* What this task involves: For this exercise, restate word for word only the lines from the first line of the data to the line containing "C1: 15pF (+9V, GND) -> 47nF (+9V, GND)".

[Data records — start]

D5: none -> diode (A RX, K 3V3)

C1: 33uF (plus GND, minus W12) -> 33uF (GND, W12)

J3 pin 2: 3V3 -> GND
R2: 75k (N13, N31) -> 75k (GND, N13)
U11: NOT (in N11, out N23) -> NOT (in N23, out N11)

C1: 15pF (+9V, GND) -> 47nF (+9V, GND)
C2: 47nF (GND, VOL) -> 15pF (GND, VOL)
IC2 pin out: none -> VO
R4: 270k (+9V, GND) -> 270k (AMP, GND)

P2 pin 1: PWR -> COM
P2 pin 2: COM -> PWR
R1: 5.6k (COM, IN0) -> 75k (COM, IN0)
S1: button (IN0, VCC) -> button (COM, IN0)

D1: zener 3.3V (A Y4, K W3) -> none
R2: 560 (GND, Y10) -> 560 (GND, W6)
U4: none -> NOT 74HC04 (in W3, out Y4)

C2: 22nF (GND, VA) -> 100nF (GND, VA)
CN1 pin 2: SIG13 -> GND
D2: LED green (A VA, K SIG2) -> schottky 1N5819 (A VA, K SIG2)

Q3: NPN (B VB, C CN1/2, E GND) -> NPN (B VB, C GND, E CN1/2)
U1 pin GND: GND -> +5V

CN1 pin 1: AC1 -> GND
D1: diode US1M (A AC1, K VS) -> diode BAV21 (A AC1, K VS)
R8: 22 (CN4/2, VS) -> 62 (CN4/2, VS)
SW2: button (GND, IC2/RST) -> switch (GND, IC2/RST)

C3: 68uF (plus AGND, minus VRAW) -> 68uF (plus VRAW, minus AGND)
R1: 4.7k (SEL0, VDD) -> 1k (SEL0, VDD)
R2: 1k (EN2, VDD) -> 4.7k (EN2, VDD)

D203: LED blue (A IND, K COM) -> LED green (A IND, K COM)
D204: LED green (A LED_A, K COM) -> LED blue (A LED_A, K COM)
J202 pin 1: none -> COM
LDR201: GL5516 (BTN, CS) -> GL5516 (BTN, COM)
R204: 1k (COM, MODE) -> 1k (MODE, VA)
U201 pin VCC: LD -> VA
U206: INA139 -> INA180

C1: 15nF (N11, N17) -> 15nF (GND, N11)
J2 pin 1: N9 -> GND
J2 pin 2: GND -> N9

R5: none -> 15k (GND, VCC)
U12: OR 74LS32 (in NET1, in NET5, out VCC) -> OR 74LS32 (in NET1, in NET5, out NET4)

[Data records — finish]

* Task output:
D5: none -> diode (A RX, K 3V3)

C1: 33uF (plus GND, minus W12) -> 33uF (GND, W12)

J3 pin 2: 3V3 -> GND
R2: 75k (N13, N31) -> 75k (GND, N13)
U11: NOT (in N11, out N23) -> NOT (in N23, out N11)

C1: 15pF (+9V, GND) -> 47nF (+9V, GND)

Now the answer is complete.